## REQUIRED WORK
Reproduce, from the lines below, exactly the stretch that begins at the line containing "pink brick I4" and ends at the line containing "brown brick K3", both included.

## GIVEN RECORDS
^^^^
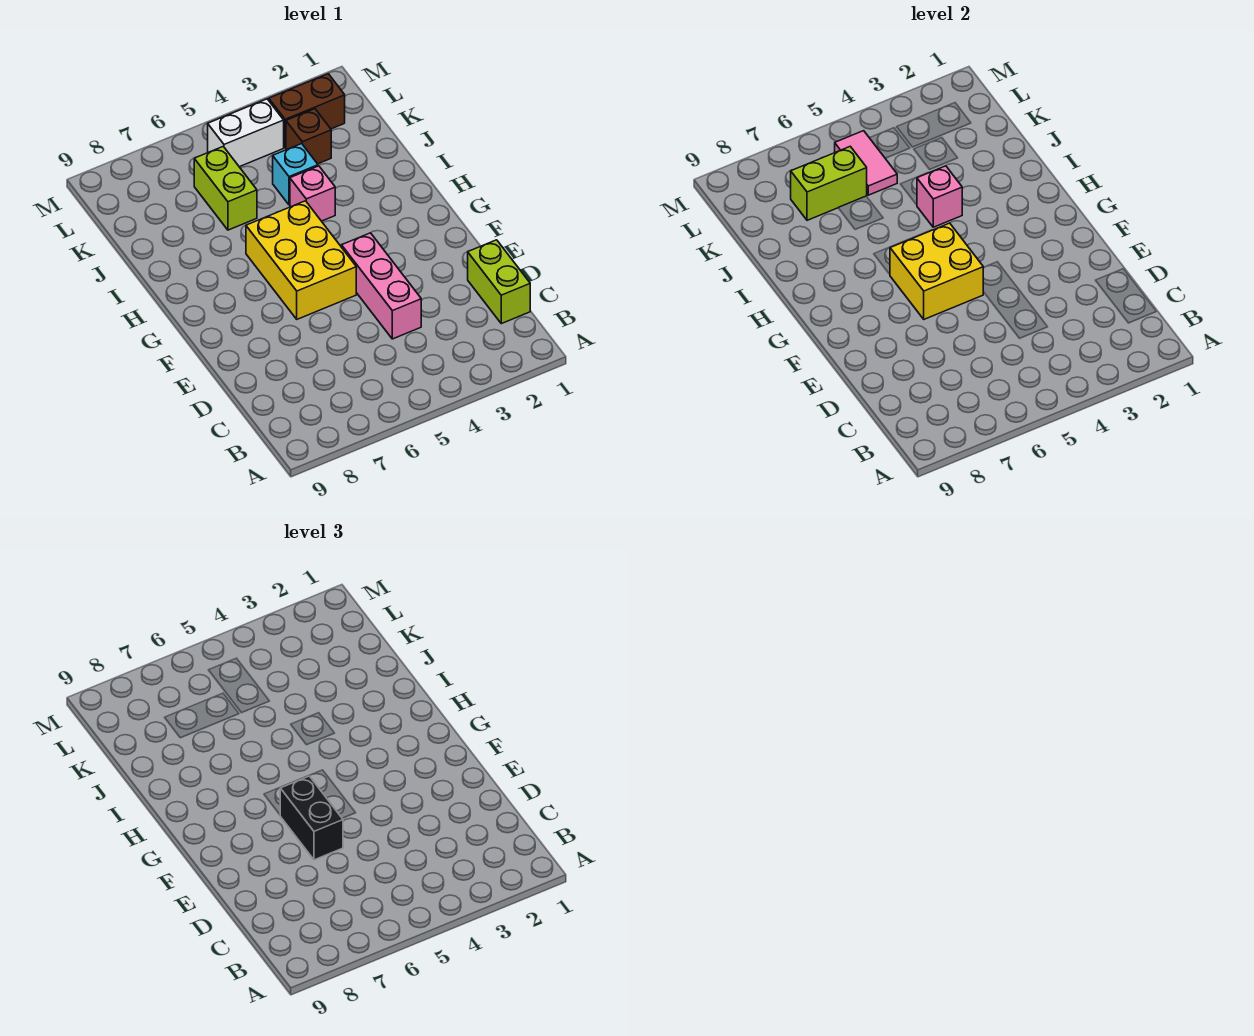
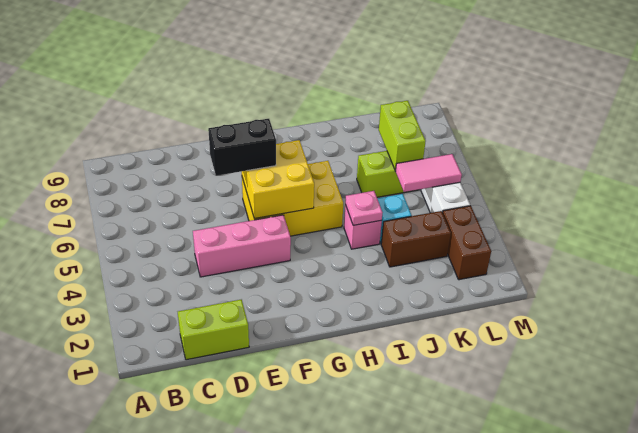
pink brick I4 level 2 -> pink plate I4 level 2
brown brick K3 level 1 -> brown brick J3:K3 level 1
^^^^
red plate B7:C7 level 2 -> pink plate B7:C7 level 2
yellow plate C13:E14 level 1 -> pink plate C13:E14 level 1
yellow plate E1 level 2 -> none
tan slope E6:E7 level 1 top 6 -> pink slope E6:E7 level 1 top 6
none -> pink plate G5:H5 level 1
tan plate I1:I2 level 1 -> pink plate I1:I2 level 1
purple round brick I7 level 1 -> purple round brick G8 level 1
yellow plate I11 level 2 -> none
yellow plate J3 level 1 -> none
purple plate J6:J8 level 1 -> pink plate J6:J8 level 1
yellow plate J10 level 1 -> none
^^^^
## RESPONSE AREA
pink brick I4 level 2 -> pink plate I4 level 2
brown brick K3 level 1 -> brown brick J3:K3 level 1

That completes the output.